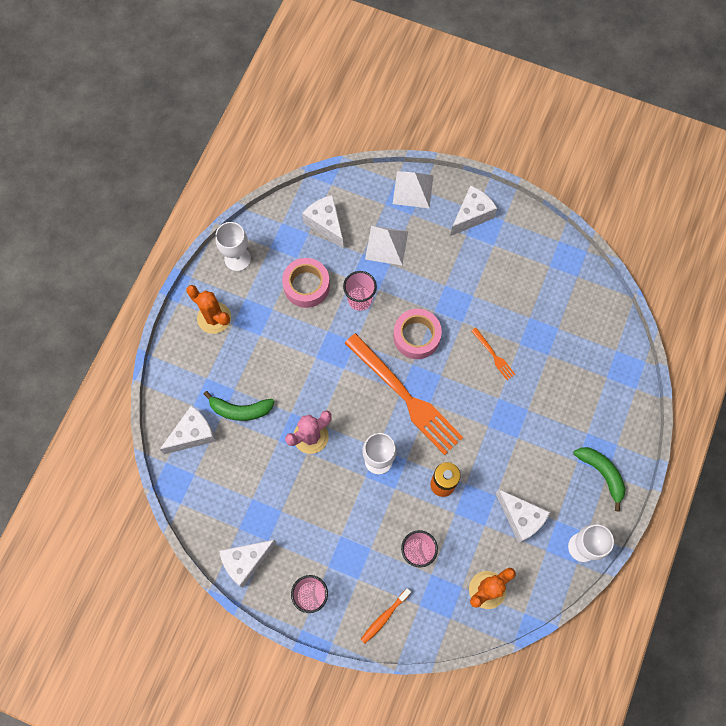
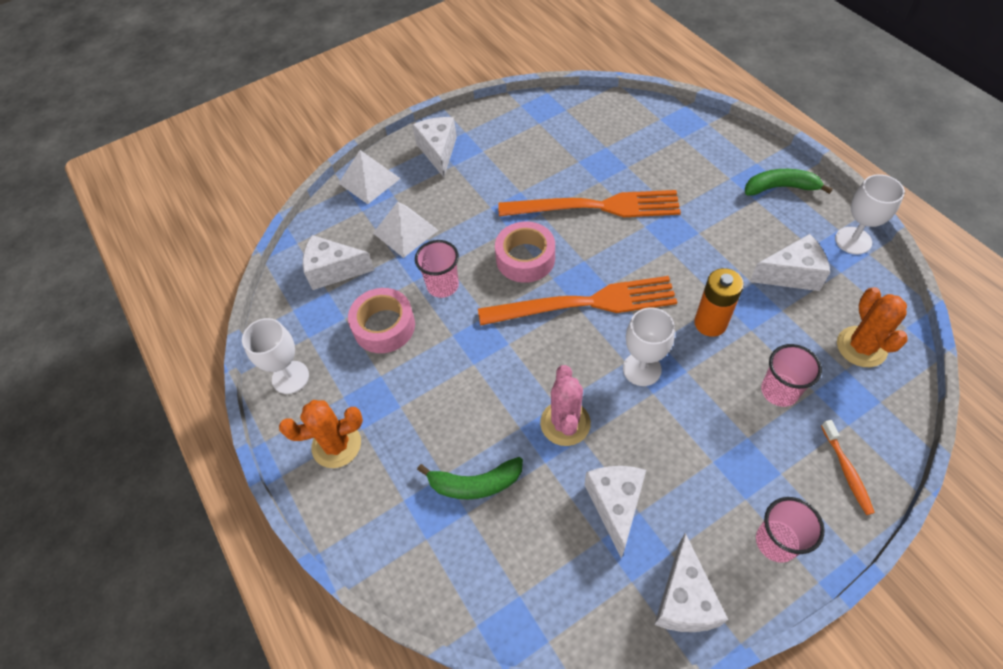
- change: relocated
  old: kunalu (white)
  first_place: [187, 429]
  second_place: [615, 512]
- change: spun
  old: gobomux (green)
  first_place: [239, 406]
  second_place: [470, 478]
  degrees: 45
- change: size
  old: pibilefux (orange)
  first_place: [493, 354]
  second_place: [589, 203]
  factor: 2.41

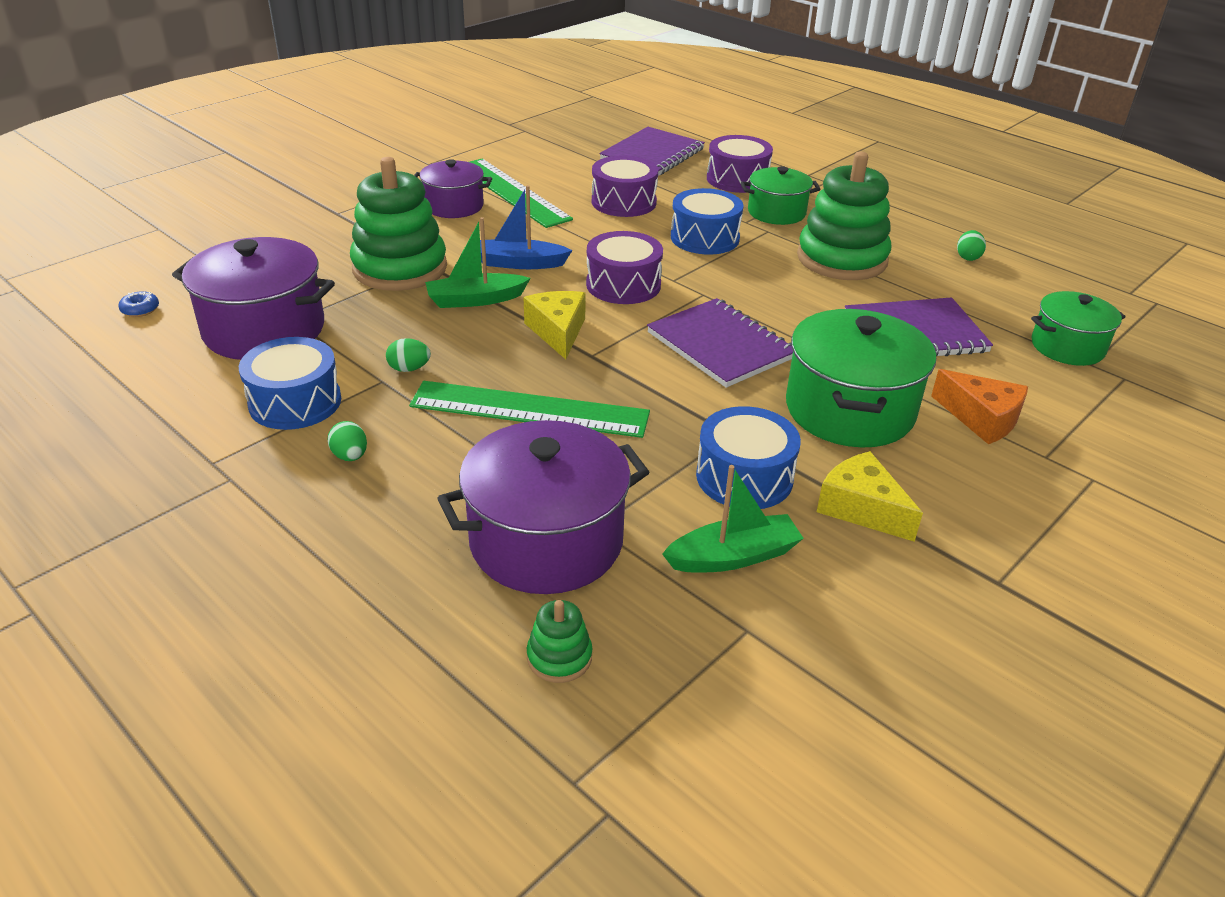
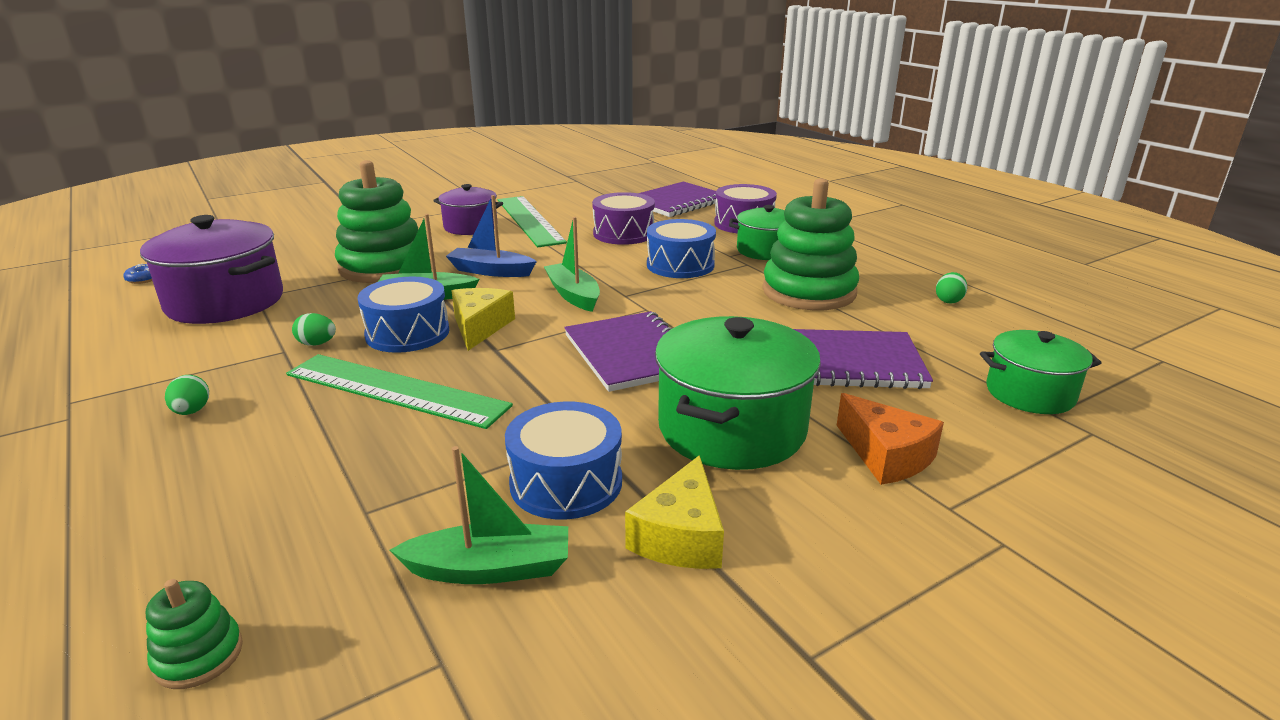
- change: missing
  old:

======

__WORK INSTRUCTIONS__. Working from the line containing "first_place: [239, 406]" to the last line of the data, retype every line exactly, both ends included, and leave out all pictures.

__TASK OUTPUT__.
  first_place: [239, 406]
  second_place: [470, 478]
  degrees: 45
- change: size
  old: pibilefux (orange)
  first_place: [493, 354]
  second_place: [589, 203]
  factor: 2.41

- change: missing
  old:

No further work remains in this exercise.